%%

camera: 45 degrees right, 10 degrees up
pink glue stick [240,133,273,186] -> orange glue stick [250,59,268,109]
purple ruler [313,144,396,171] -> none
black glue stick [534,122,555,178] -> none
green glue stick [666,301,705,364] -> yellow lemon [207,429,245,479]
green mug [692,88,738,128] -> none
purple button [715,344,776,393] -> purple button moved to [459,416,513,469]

%%

■ INSTRUCTIONS TO FOLLOW: Copy out exactly the lines running from the line with "green mug [692,88,738,128] -> none" to the end of the records, inclusive.

■ COMPLETED TASK:
green mug [692,88,738,128] -> none
purple button [715,344,776,393] -> purple button moved to [459,416,513,469]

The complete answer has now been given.